Problem description -> Print the listing below without changes, from its beginning up to and including the line that contains "yellow square: moved 24 px right, 86 px down". Leave the pictures out of your answer.
======== Given data ========
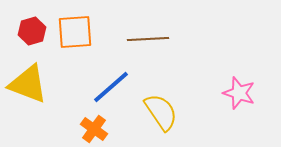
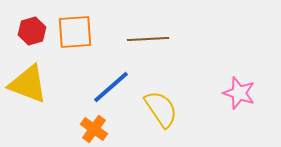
yellow semicircle: moved 3 px up
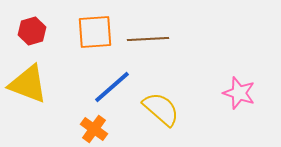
orange square: moved 20 px right
blue line: moved 1 px right
yellow semicircle: rotated 15 degrees counterclockwise
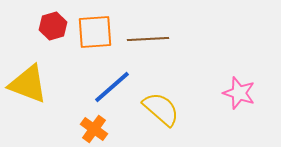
red hexagon: moved 21 px right, 5 px up
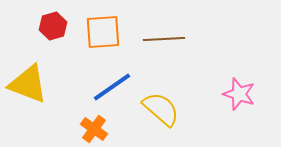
orange square: moved 8 px right
brown line: moved 16 px right
blue line: rotated 6 degrees clockwise
pink star: moved 1 px down
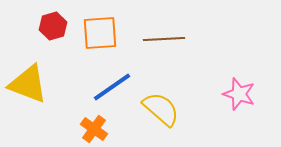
orange square: moved 3 px left, 1 px down
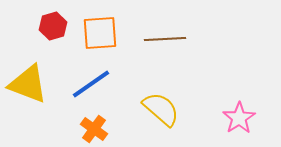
brown line: moved 1 px right
blue line: moved 21 px left, 3 px up
pink star: moved 24 px down; rotated 20 degrees clockwise
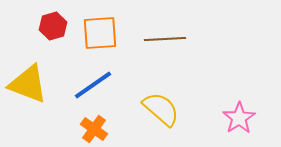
blue line: moved 2 px right, 1 px down
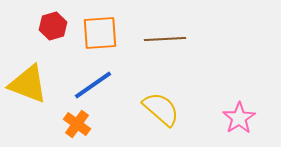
orange cross: moved 17 px left, 5 px up
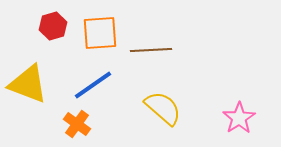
brown line: moved 14 px left, 11 px down
yellow semicircle: moved 2 px right, 1 px up
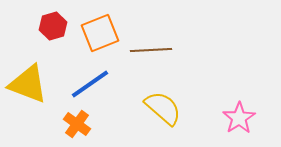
orange square: rotated 18 degrees counterclockwise
blue line: moved 3 px left, 1 px up
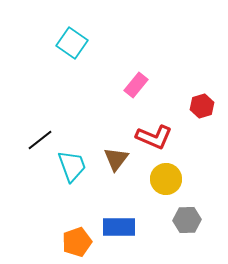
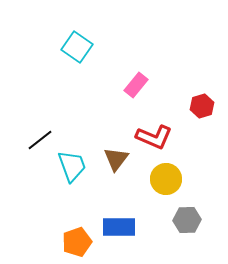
cyan square: moved 5 px right, 4 px down
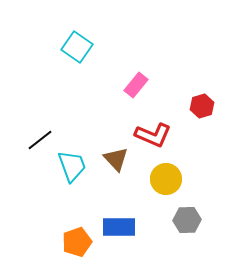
red L-shape: moved 1 px left, 2 px up
brown triangle: rotated 20 degrees counterclockwise
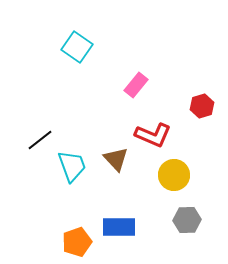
yellow circle: moved 8 px right, 4 px up
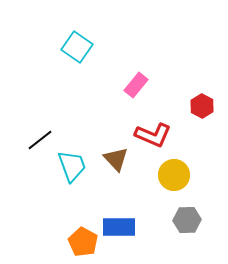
red hexagon: rotated 15 degrees counterclockwise
orange pentagon: moved 6 px right; rotated 24 degrees counterclockwise
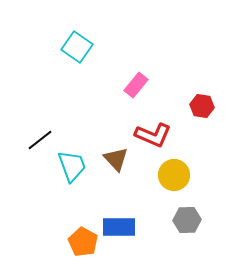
red hexagon: rotated 20 degrees counterclockwise
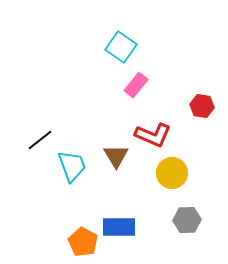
cyan square: moved 44 px right
brown triangle: moved 3 px up; rotated 12 degrees clockwise
yellow circle: moved 2 px left, 2 px up
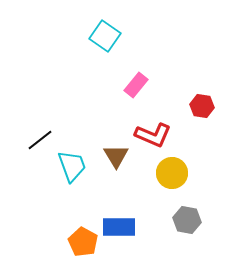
cyan square: moved 16 px left, 11 px up
gray hexagon: rotated 12 degrees clockwise
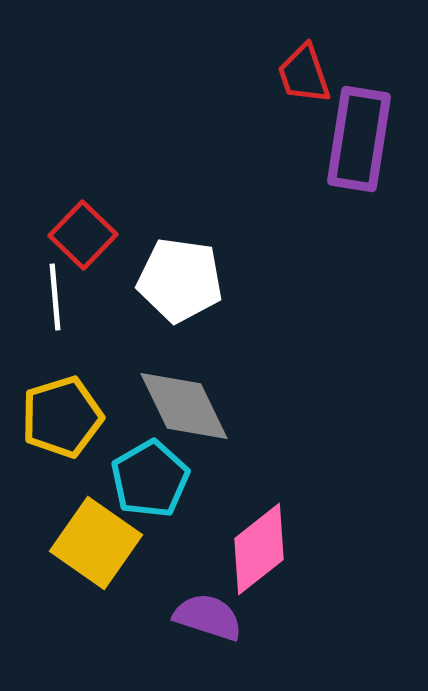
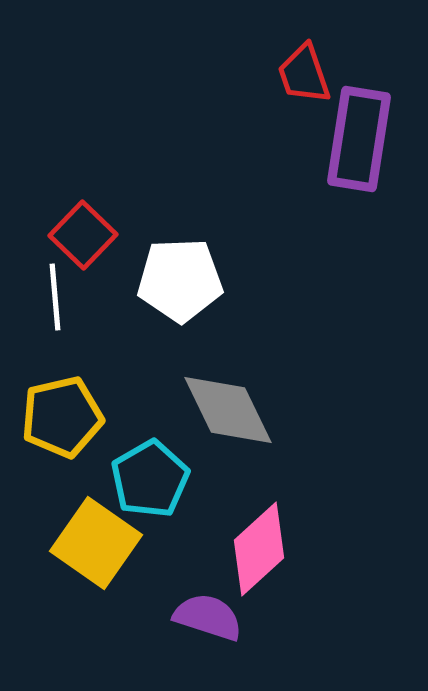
white pentagon: rotated 10 degrees counterclockwise
gray diamond: moved 44 px right, 4 px down
yellow pentagon: rotated 4 degrees clockwise
pink diamond: rotated 4 degrees counterclockwise
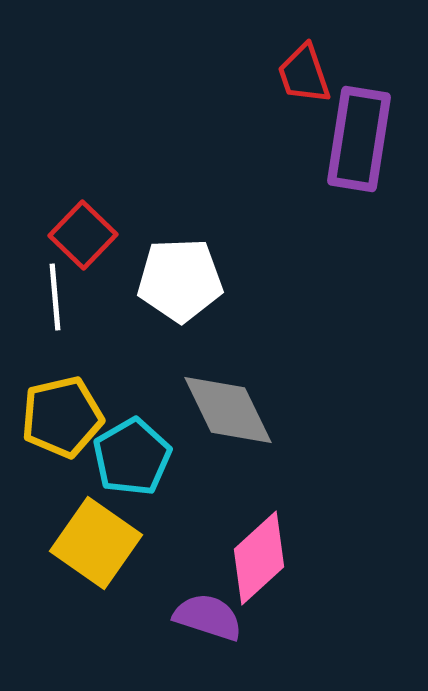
cyan pentagon: moved 18 px left, 22 px up
pink diamond: moved 9 px down
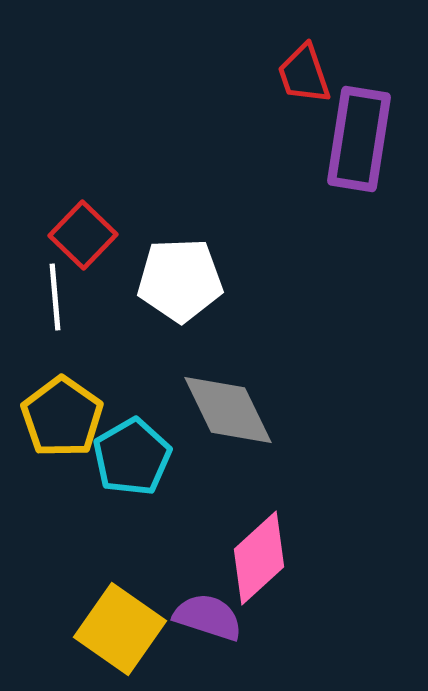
yellow pentagon: rotated 24 degrees counterclockwise
yellow square: moved 24 px right, 86 px down
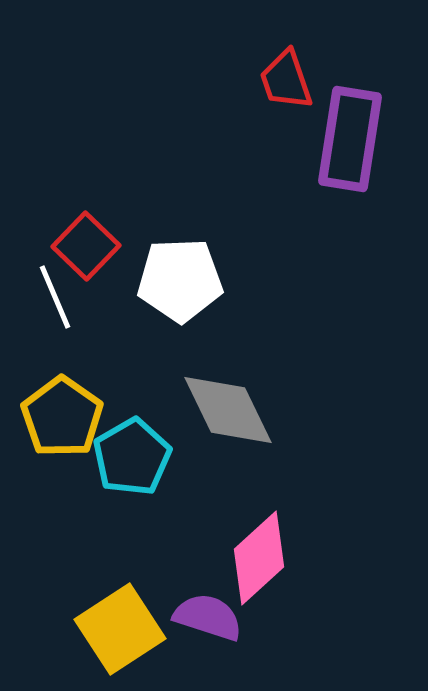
red trapezoid: moved 18 px left, 6 px down
purple rectangle: moved 9 px left
red square: moved 3 px right, 11 px down
white line: rotated 18 degrees counterclockwise
yellow square: rotated 22 degrees clockwise
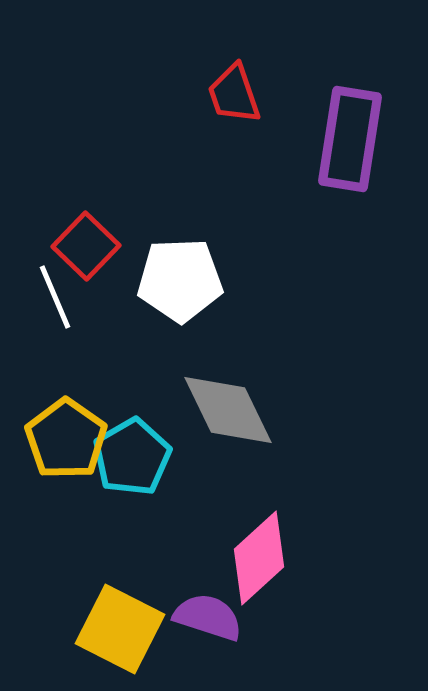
red trapezoid: moved 52 px left, 14 px down
yellow pentagon: moved 4 px right, 22 px down
yellow square: rotated 30 degrees counterclockwise
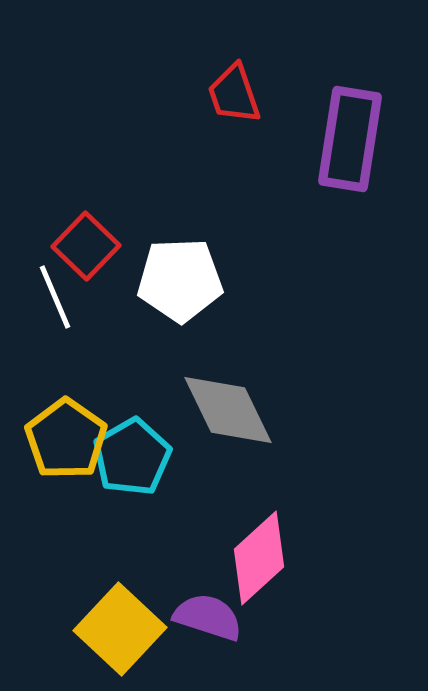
yellow square: rotated 16 degrees clockwise
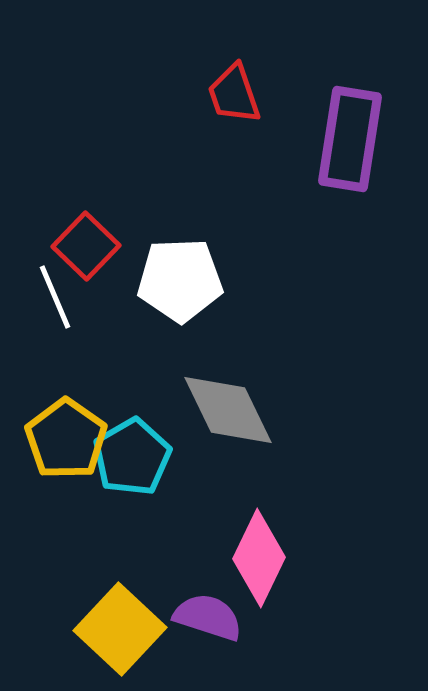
pink diamond: rotated 22 degrees counterclockwise
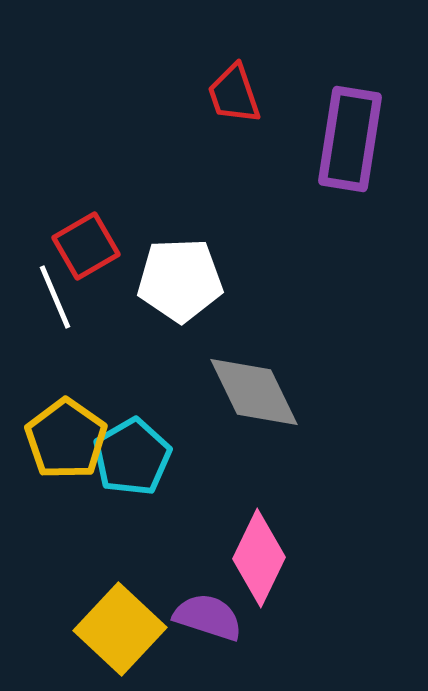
red square: rotated 16 degrees clockwise
gray diamond: moved 26 px right, 18 px up
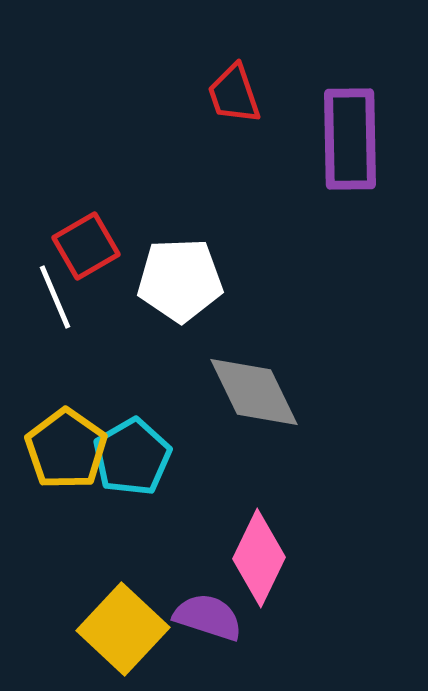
purple rectangle: rotated 10 degrees counterclockwise
yellow pentagon: moved 10 px down
yellow square: moved 3 px right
========
Written answer ->
yellow semicircle: moved 3 px up
orange square: moved 20 px right
blue line: moved 1 px right
yellow semicircle: rotated 15 degrees counterclockwise
red hexagon: moved 21 px right, 5 px up
orange square: moved 8 px right
brown line: moved 16 px right
blue line: rotated 6 degrees clockwise
pink star: moved 1 px down
orange square: moved 3 px left, 1 px down
brown line: moved 1 px right
blue line: moved 21 px left, 3 px up
pink star: moved 24 px down; rotated 20 degrees clockwise
blue line: moved 2 px right, 1 px down
orange cross: moved 17 px left, 5 px up
brown line: moved 14 px left, 11 px down
yellow semicircle: moved 2 px right, 1 px up
orange square: rotated 18 degrees counterclockwise
blue line: moved 3 px left, 1 px up
cyan square: moved 5 px right, 4 px down
red L-shape: moved 1 px left, 2 px up
brown triangle: rotated 20 degrees counterclockwise
yellow circle: moved 8 px right, 4 px up
red hexagon: rotated 15 degrees counterclockwise
orange pentagon: moved 6 px right; rotated 24 degrees counterclockwise
red hexagon: rotated 20 degrees counterclockwise
cyan square: moved 44 px right
brown triangle: moved 3 px up; rotated 12 degrees clockwise
yellow circle: moved 2 px left, 2 px up
cyan square: moved 16 px left, 11 px up
gray hexagon: rotated 12 degrees clockwise
white pentagon: rotated 10 degrees counterclockwise
gray diamond: moved 44 px right, 4 px down
yellow pentagon: rotated 4 degrees clockwise
pink diamond: rotated 4 degrees counterclockwise
cyan pentagon: moved 18 px left, 22 px up
pink diamond: moved 9 px down
yellow pentagon: rotated 24 degrees counterclockwise
yellow square: moved 24 px right, 86 px down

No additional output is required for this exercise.